Collection entries:
- Opening Delimiter -
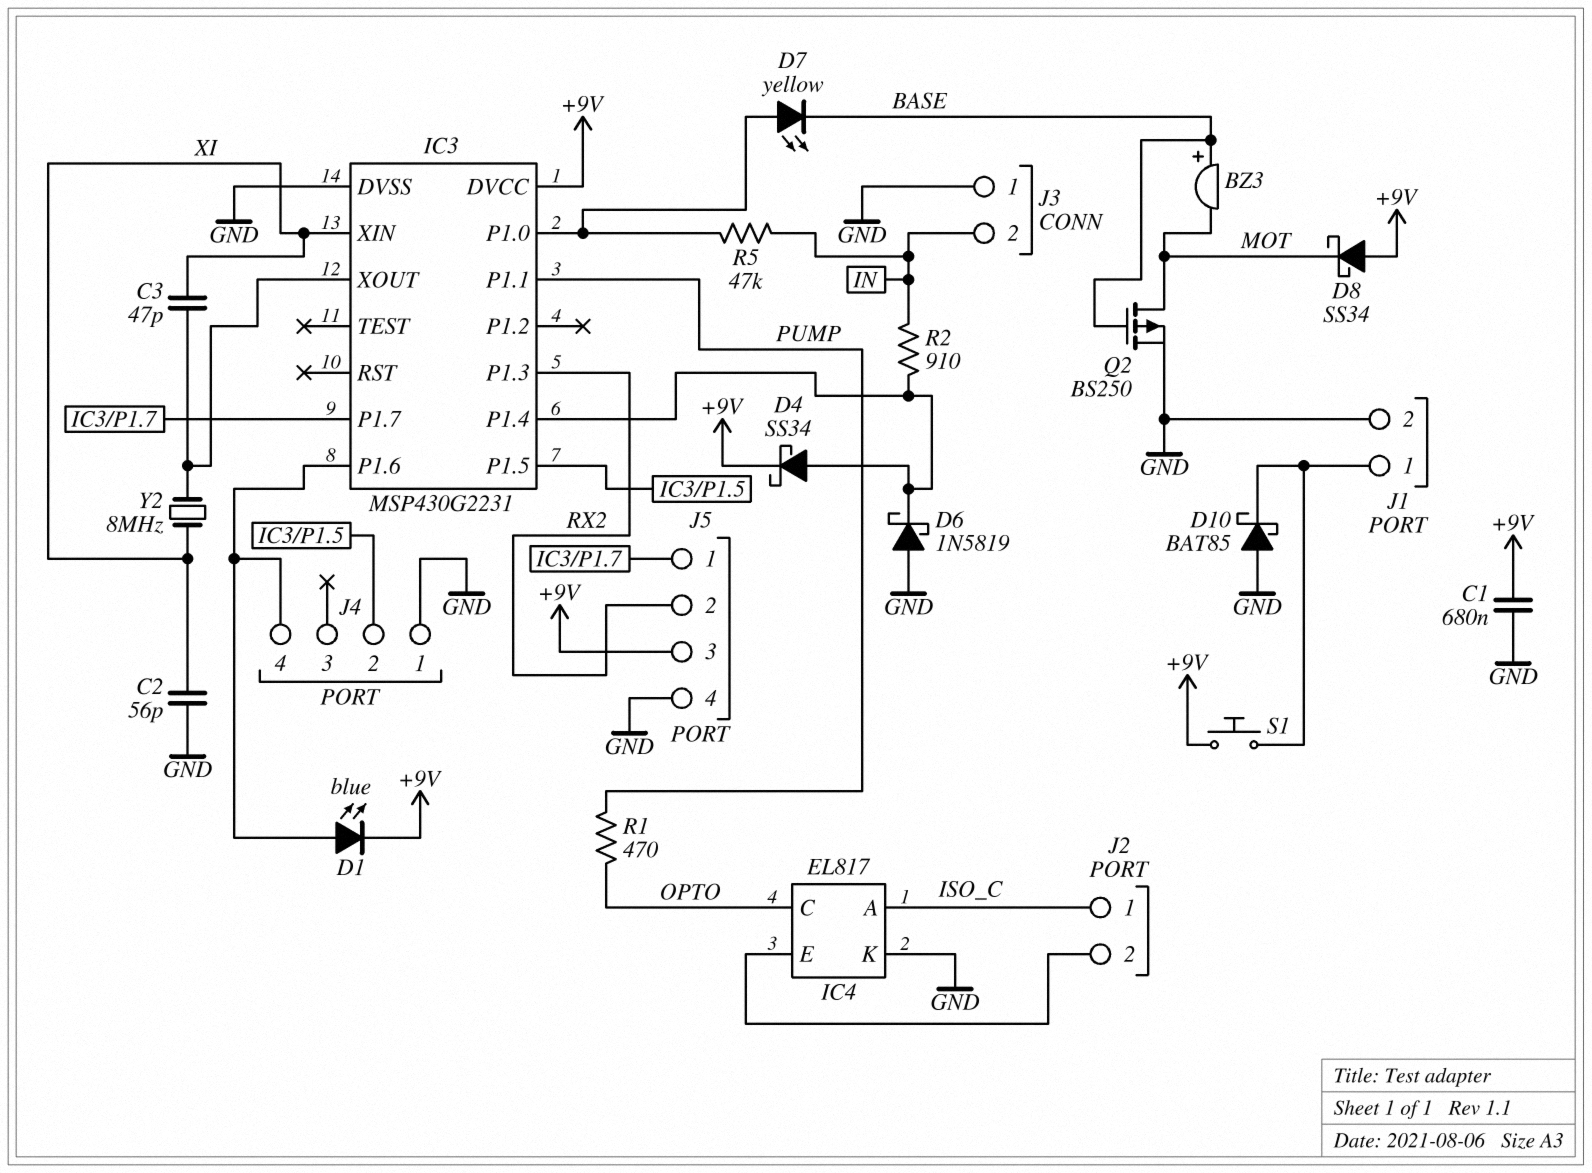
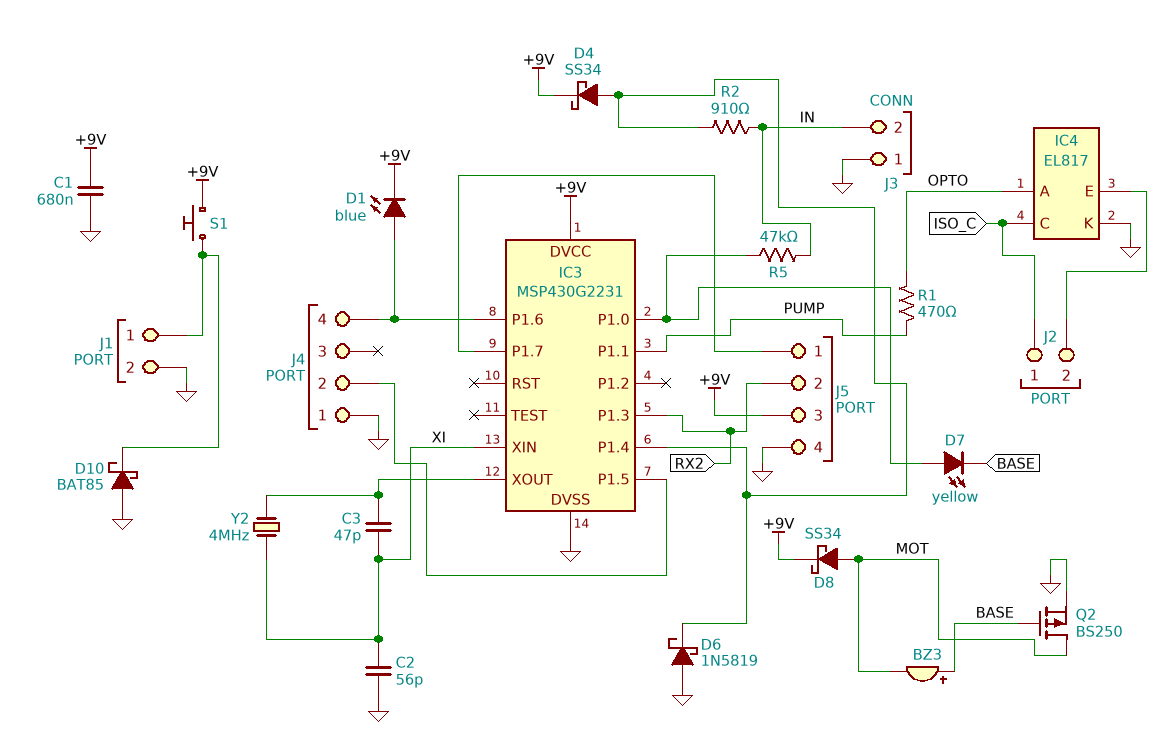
D8: schottky SS34 (A +9V, K MOT) -> schottky SS34 (A MOT, K +9V)
IC4 pin A: ISO_C -> OPTO
IC4 pin C: OPTO -> ISO_C
Y2: 8MHz (IC3/XOUT, XI) -> 4MHz (IC3/XOUT, XI)

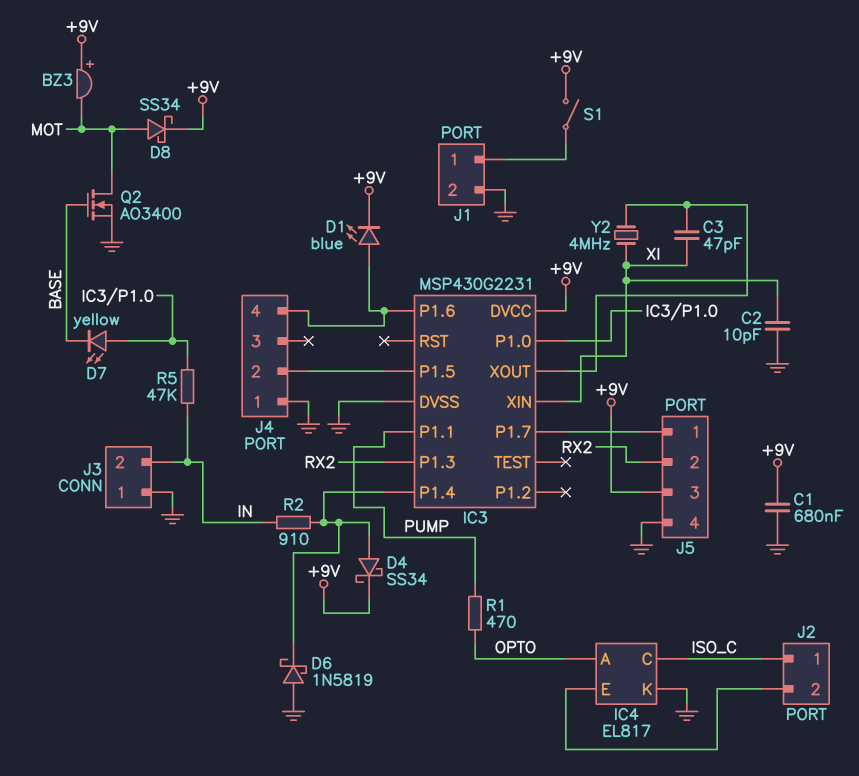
BZ3: buzzer (plus BASE, minus MOT) -> buzzer (plus +9V, minus MOT)
C2: 56pF (GND, XI) -> 10pF (GND, XI)
D10: schottky BAT85 (A GND, K J1/1) -> none
Q2: PMOS BS250 (G BASE, D MOT, S GND) -> NMOS AO3400 (G BASE, D MOT, S GND)
S1: button (+9V, J1/1) -> switch (+9V, J1/1)

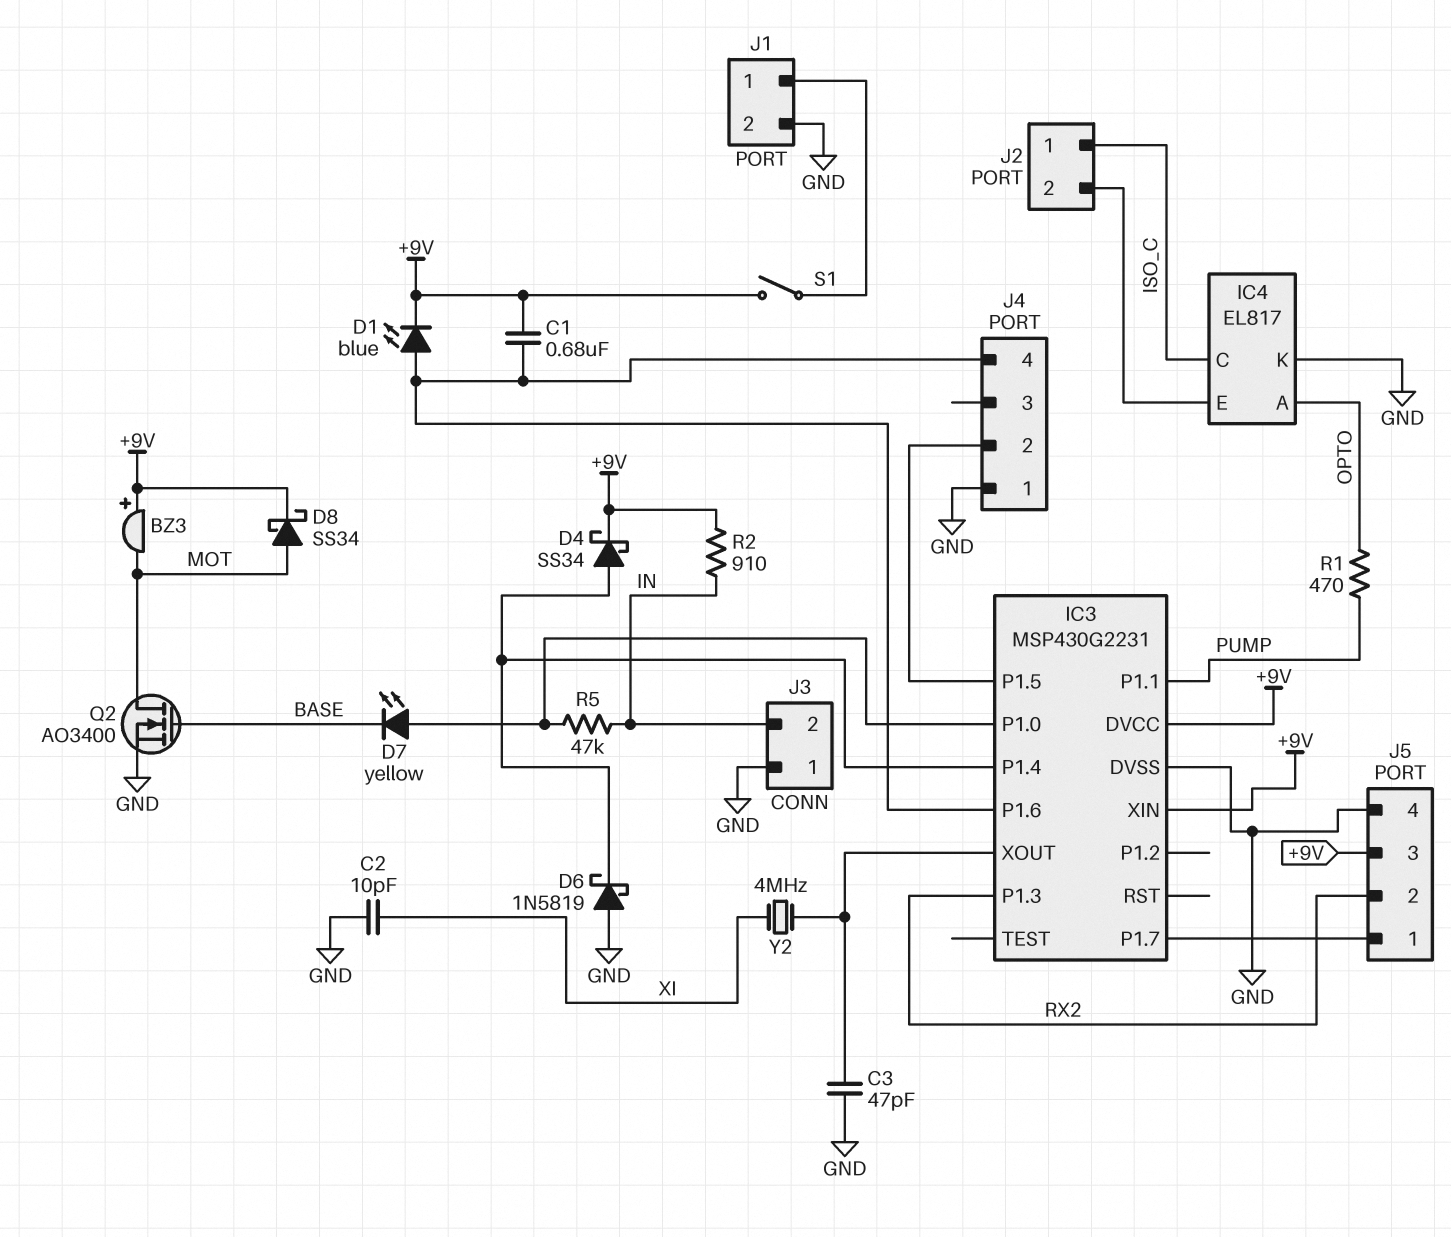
C1: 680nF (+9V, GND) -> 680nF (+9V, IC3/P1.6)
C3: 47pF (IC3/XOUT, XI) -> 47pF (GND, IC3/XOUT)
IC3 pin XIN: XI -> +9V
R2: 910 (IC3/P1.4, IN) -> 910 (+9V, IN)

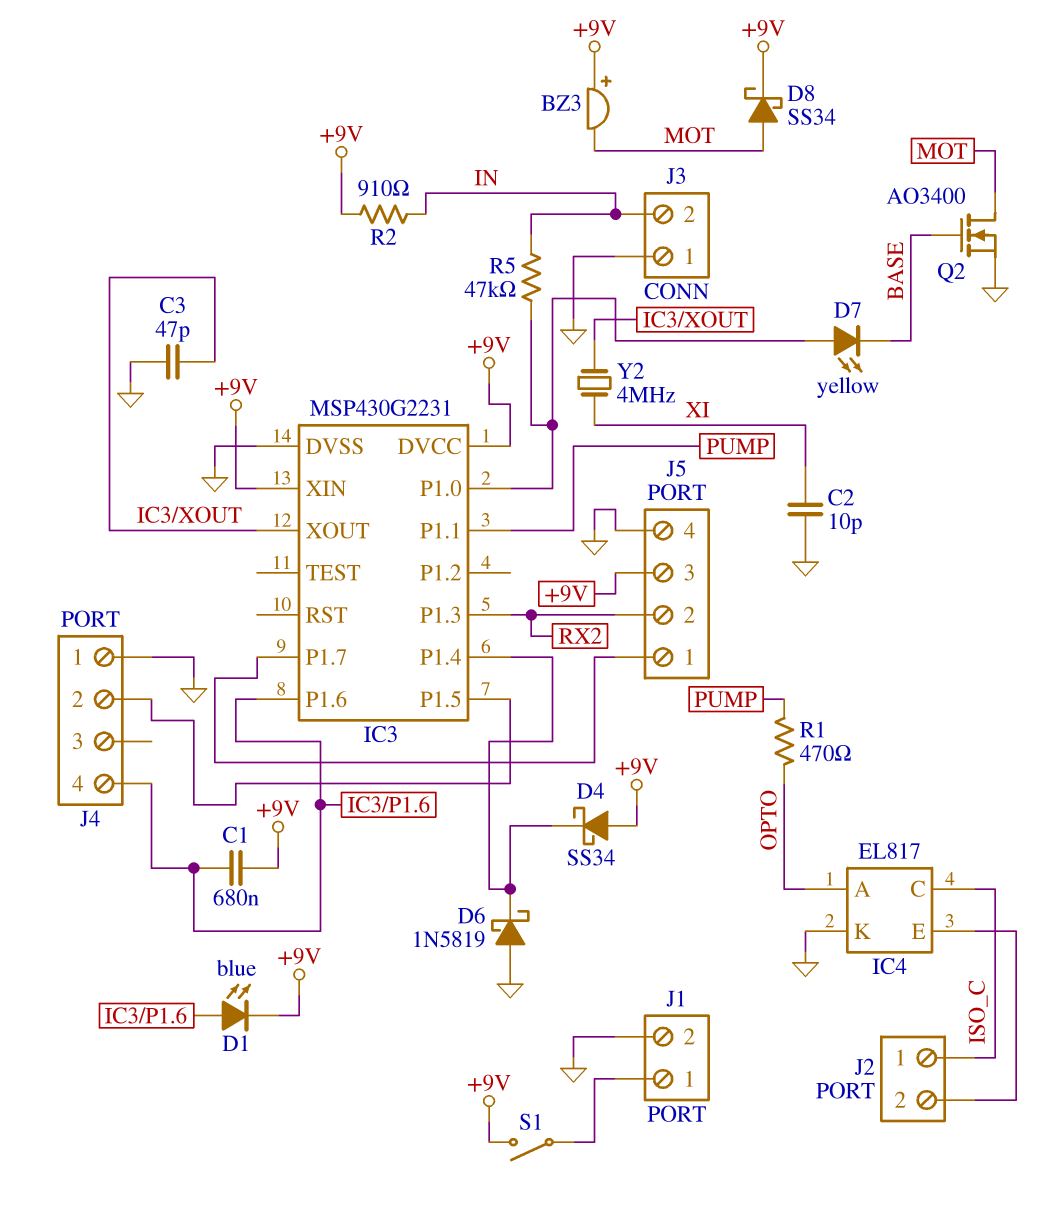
D4: schottky SS34 (A IC3/P1.4, K +9V) -> schottky SS34 (A +9V, K IC3/P1.4)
- Closing Delimiter -
- **WHAT THE TASK REQUIRES**
Since the pictures are not wanted, copy only the text of the records above, exactly.

- **YOUR RESPONSE**
D8: schottky SS34 (A +9V, K MOT) -> schottky SS34 (A MOT, K +9V)
IC4 pin A: ISO_C -> OPTO
IC4 pin C: OPTO -> ISO_C
Y2: 8MHz (IC3/XOUT, XI) -> 4MHz (IC3/XOUT, XI)

BZ3: buzzer (plus BASE, minus MOT) -> buzzer (plus +9V, minus MOT)
C2: 56pF (GND, XI) -> 10pF (GND, XI)
D10: schottky BAT85 (A GND, K J1/1) -> none
Q2: PMOS BS250 (G BASE, D MOT, S GND) -> NMOS AO3400 (G BASE, D MOT, S GND)
S1: button (+9V, J1/1) -> switch (+9V, J1/1)

C1: 680nF (+9V, GND) -> 680nF (+9V, IC3/P1.6)
C3: 47pF (IC3/XOUT, XI) -> 47pF (GND, IC3/XOUT)
IC3 pin XIN: XI -> +9V
R2: 910 (IC3/P1.4, IN) -> 910 (+9V, IN)

D4: schottky SS34 (A IC3/P1.4, K +9V) -> schottky SS34 (A +9V, K IC3/P1.4)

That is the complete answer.